[Opening INFORMATION SUPPLIED section]

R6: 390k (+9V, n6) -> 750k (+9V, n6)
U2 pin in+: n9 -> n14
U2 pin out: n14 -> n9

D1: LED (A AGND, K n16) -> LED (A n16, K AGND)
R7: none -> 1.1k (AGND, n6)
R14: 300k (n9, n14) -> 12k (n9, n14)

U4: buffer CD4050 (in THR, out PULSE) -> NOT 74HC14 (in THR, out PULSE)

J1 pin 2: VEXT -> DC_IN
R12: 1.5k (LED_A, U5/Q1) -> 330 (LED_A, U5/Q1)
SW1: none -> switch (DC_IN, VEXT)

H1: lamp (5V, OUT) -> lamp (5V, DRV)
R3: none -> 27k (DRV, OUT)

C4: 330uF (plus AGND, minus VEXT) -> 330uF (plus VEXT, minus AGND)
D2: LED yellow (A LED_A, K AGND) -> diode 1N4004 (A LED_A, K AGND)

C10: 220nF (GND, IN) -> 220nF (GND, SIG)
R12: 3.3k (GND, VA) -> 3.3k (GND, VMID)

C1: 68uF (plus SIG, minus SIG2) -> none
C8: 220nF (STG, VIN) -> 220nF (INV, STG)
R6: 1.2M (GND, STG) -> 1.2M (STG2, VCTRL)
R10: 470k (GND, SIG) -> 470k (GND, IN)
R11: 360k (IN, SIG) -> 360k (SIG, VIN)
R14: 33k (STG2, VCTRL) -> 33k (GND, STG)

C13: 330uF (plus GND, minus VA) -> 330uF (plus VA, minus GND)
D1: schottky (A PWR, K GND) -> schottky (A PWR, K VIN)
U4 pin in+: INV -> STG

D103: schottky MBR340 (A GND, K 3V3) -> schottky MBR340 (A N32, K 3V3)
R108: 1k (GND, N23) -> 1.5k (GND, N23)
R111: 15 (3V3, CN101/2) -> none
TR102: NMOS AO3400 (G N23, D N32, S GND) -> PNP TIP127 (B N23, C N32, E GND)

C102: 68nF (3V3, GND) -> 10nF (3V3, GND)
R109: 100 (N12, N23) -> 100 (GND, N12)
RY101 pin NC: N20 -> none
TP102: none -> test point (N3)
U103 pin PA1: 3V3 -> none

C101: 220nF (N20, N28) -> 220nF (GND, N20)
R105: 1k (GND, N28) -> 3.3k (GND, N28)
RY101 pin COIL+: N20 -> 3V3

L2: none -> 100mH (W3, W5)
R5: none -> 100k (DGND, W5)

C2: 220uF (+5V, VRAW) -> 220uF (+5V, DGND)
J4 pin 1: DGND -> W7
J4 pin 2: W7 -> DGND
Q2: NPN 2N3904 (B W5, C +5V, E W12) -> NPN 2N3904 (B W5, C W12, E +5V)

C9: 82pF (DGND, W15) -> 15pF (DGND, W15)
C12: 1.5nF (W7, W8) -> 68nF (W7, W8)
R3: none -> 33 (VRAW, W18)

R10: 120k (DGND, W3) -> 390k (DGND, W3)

[Closing INFORMATION SUPPLIED section]

*DESCRIPTION OF THE TASK*. Extract each line from the entries above that contains the string "VRAW".

*RESPONSE TO THIS TASK*.
C2: 220uF (+5V, VRAW) -> 220uF (+5V, DGND)
R3: none -> 33 (VRAW, W18)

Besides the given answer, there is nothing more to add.